Top of INPUT

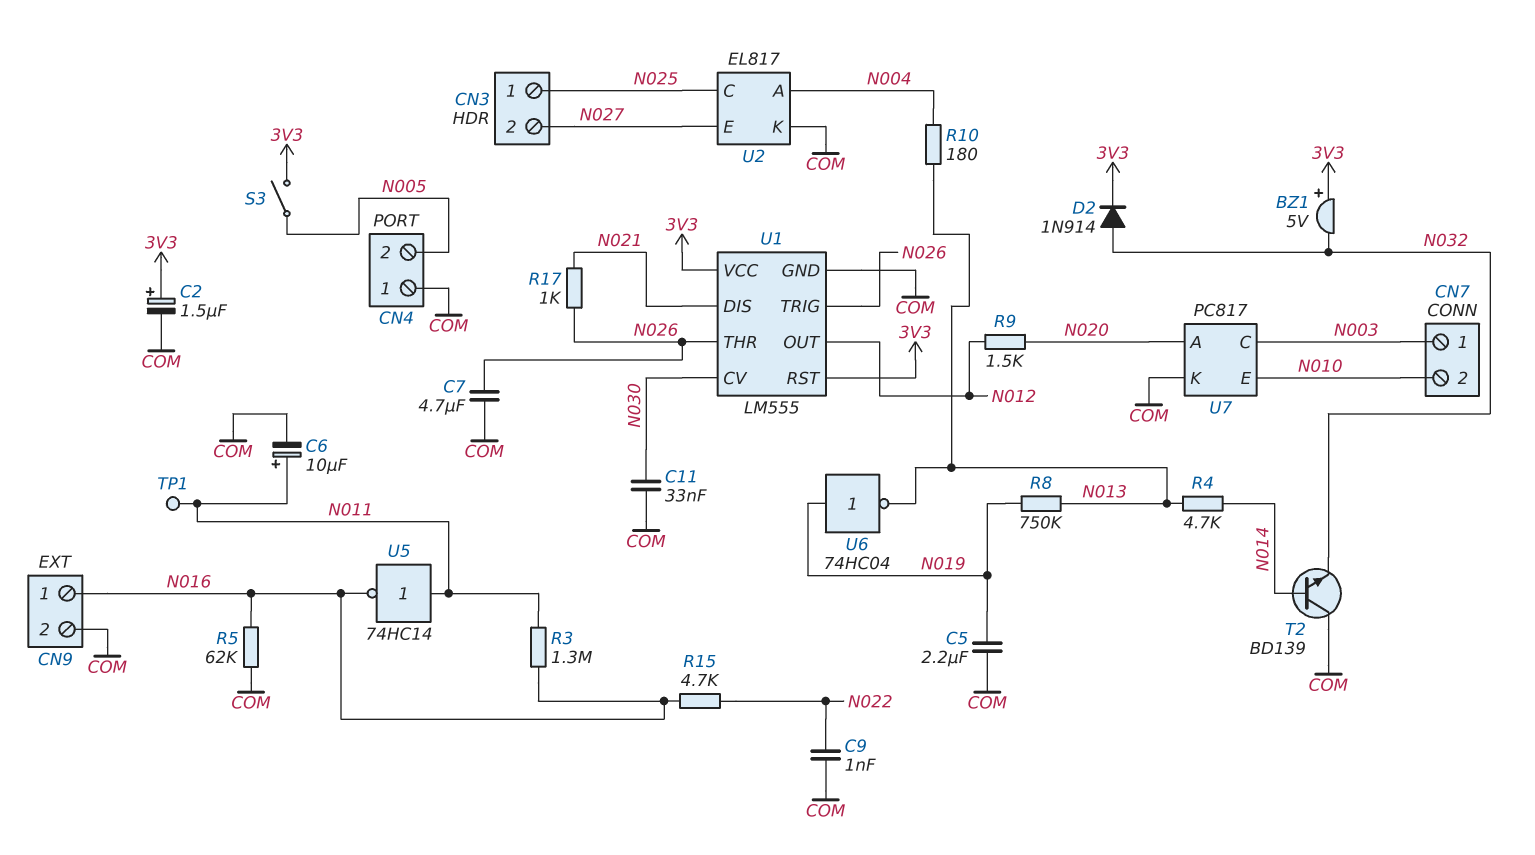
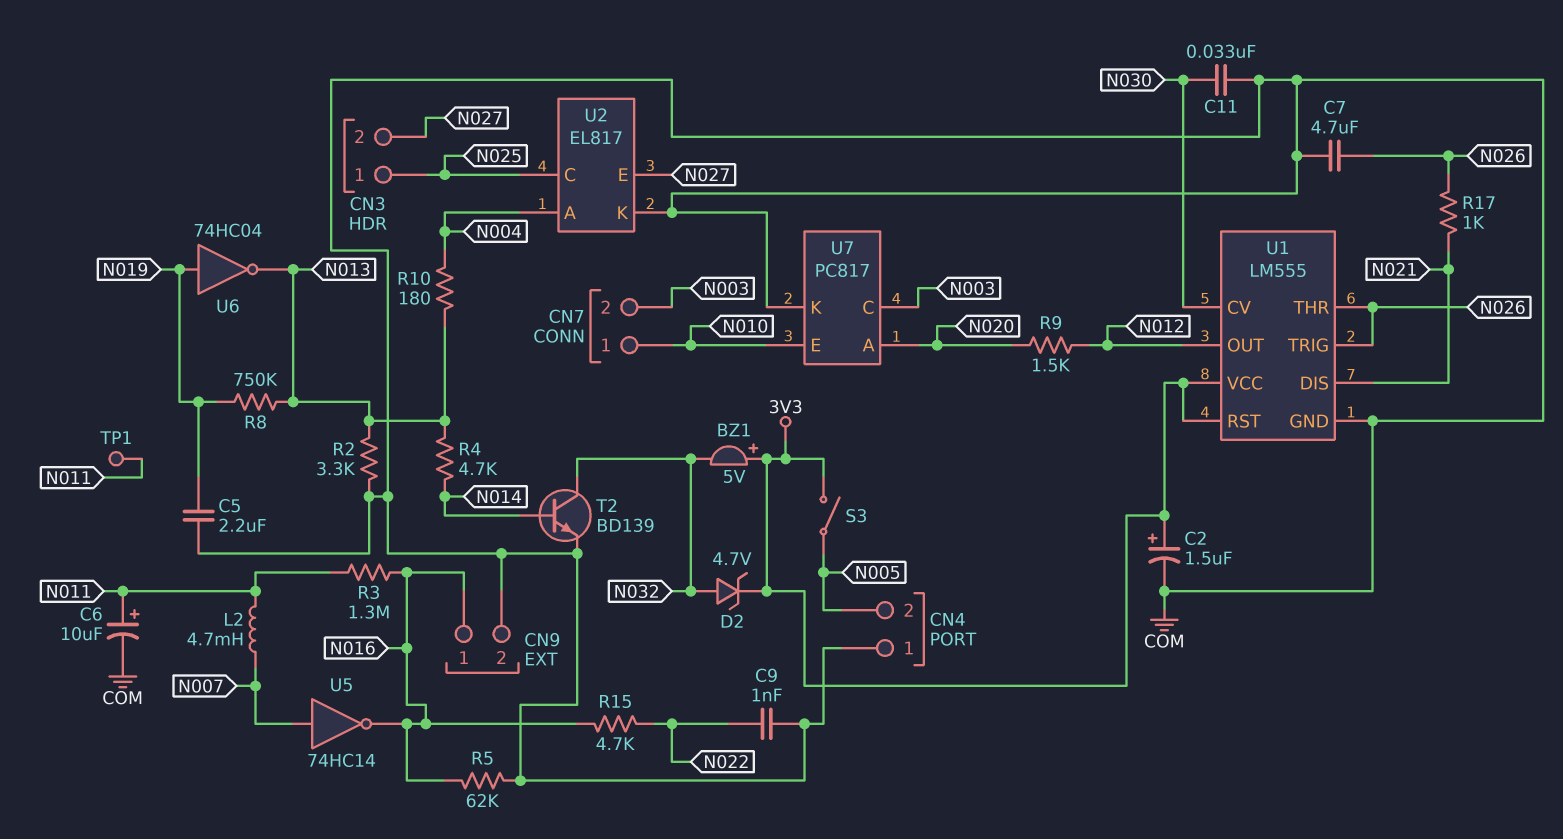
CN7 pin 1: N003 -> N010
CN7 pin 2: N010 -> N003
D2: diode 1N914 (A N032, K 3V3) -> zener 4.7V (A N032, K 3V3)
L2: none -> 4.7mH (N007, N011)
R2: none -> 3.3k (COM, N013)
T2: NPN BD139 (B N014, C COM, E N032) -> NPN BD139 (B N014, C N032, E COM)
U5: NOT 74HC14 (in N011, out N016) -> NOT 74HC14 (in N007, out N016)

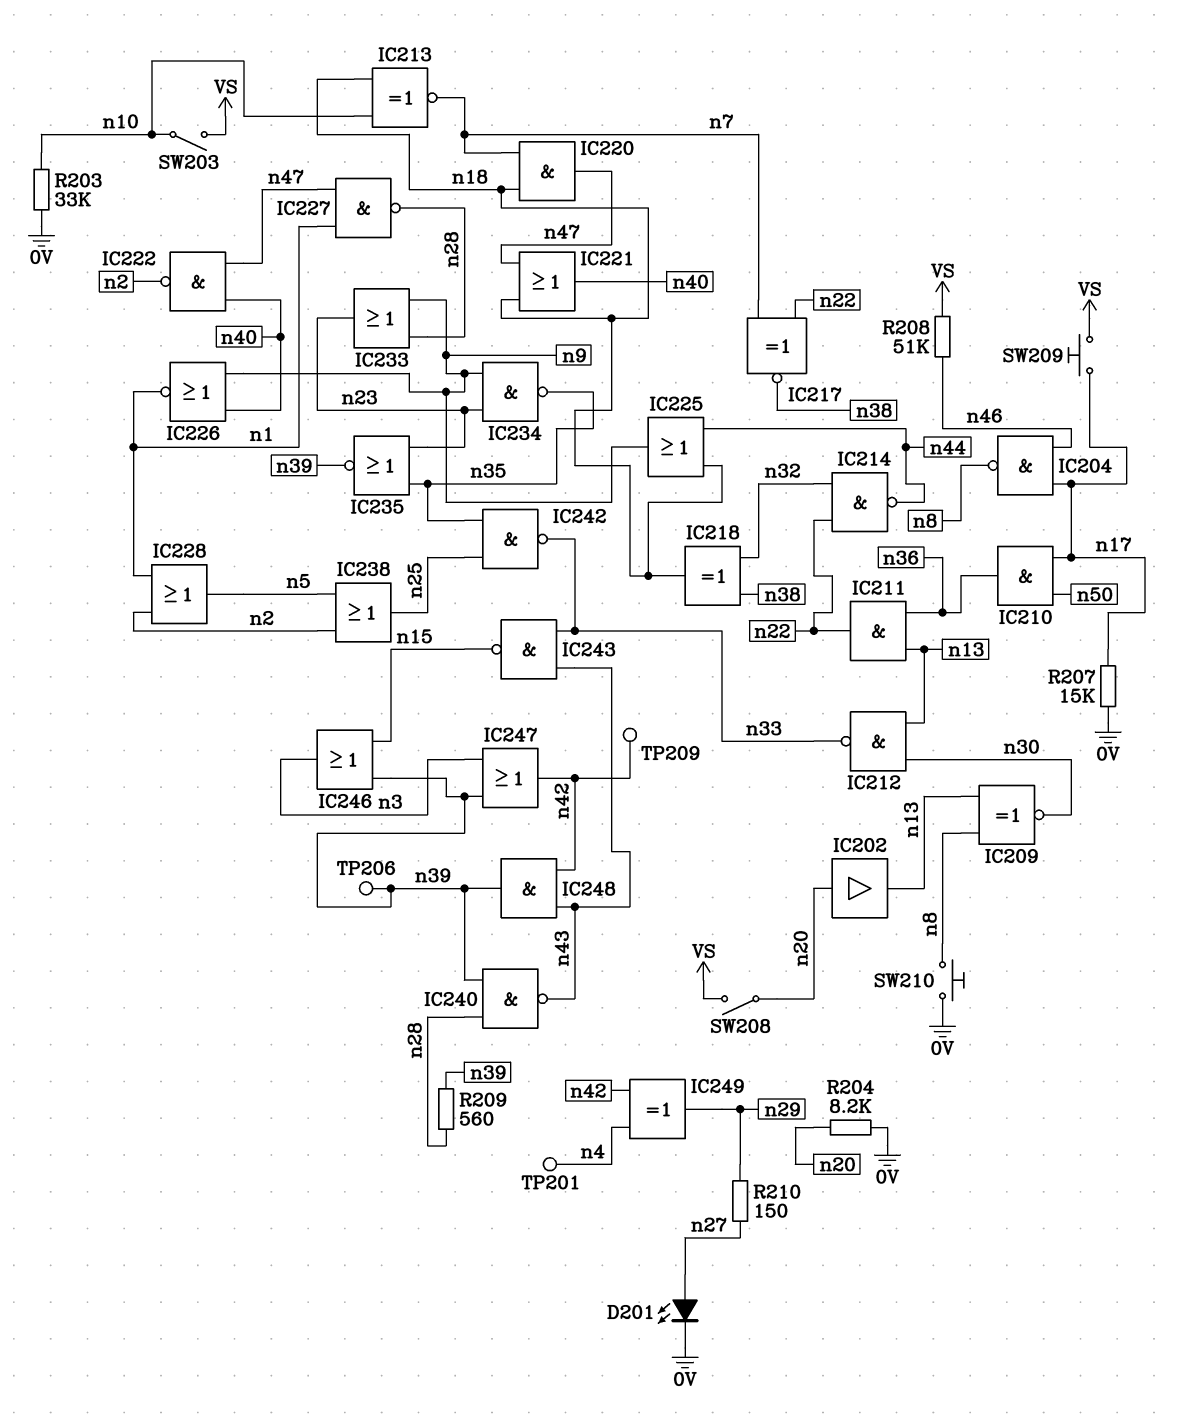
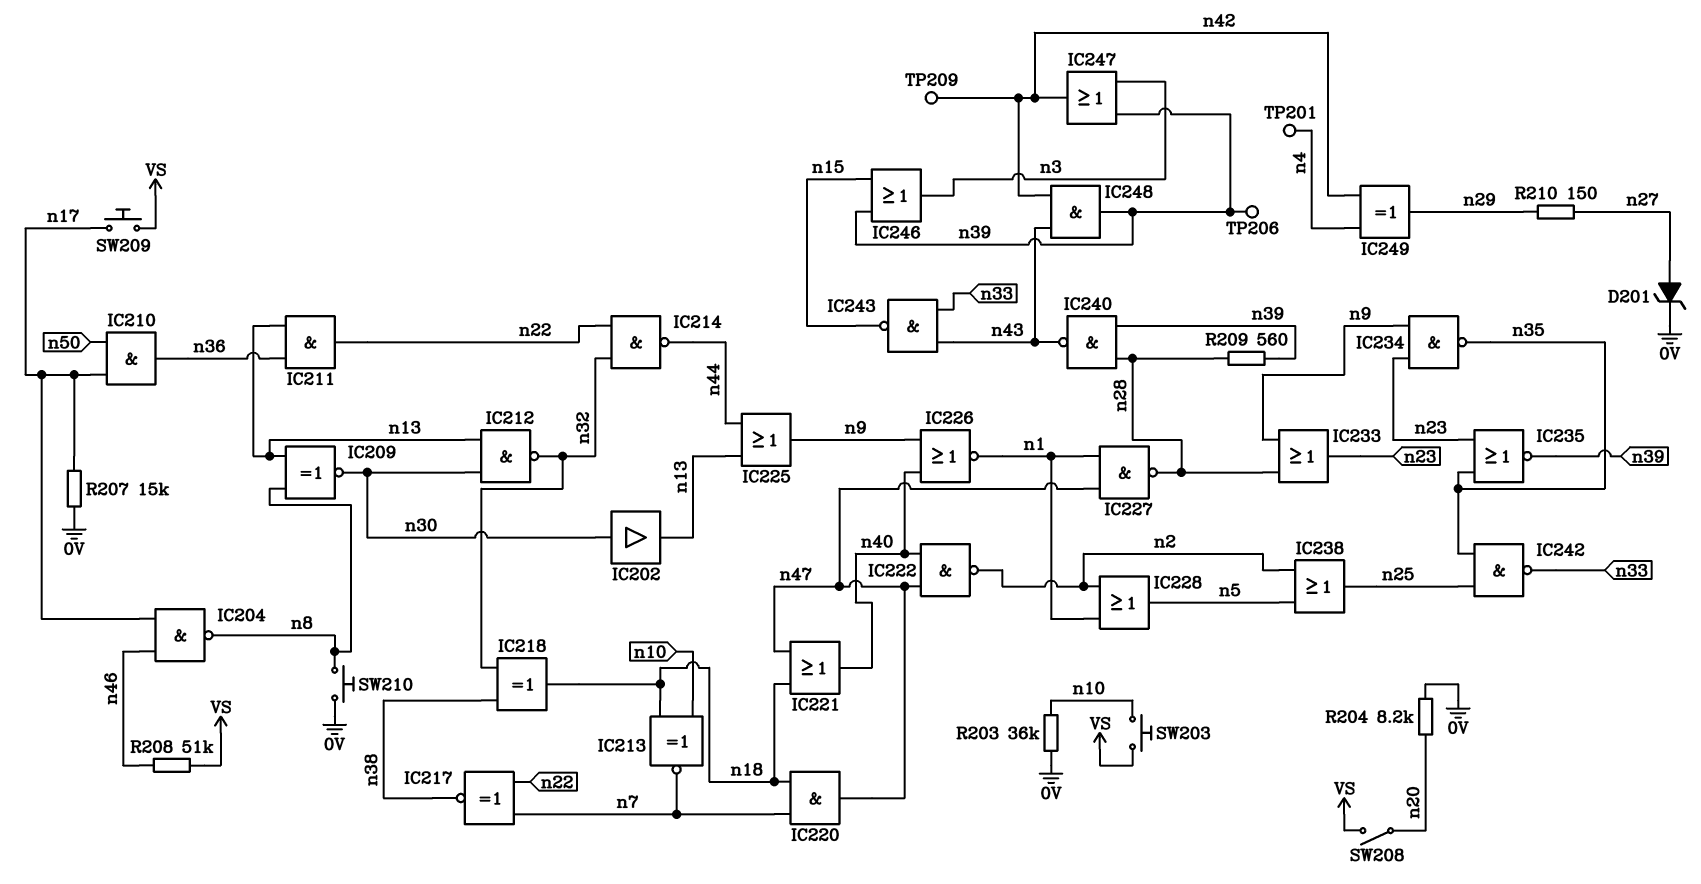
D201: LED (A n27, K 0V) -> zener (A n27, K 0V)
IC202: buffer (in n20, out n13) -> buffer (in n30, out n13)
IC212: NAND (in n13, in n30, out n33) -> NAND (in n13, in n30, out n32)
IC225: OR (in n18, in n44, out n9) -> OR (in n13, in n44, out n9)
R203: 33k (0V, n10) -> 36k (0V, n10)
SW203: switch (VS, n10) -> button (VS, n10)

Bottom of INPUT

- [EXERCISE BRIEF]
Show every line from the listing above in which the string "none" appears.

- [ANSWER SECTION]
L2: none -> 4.7mH (N007, N011)
R2: none -> 3.3k (COM, N013)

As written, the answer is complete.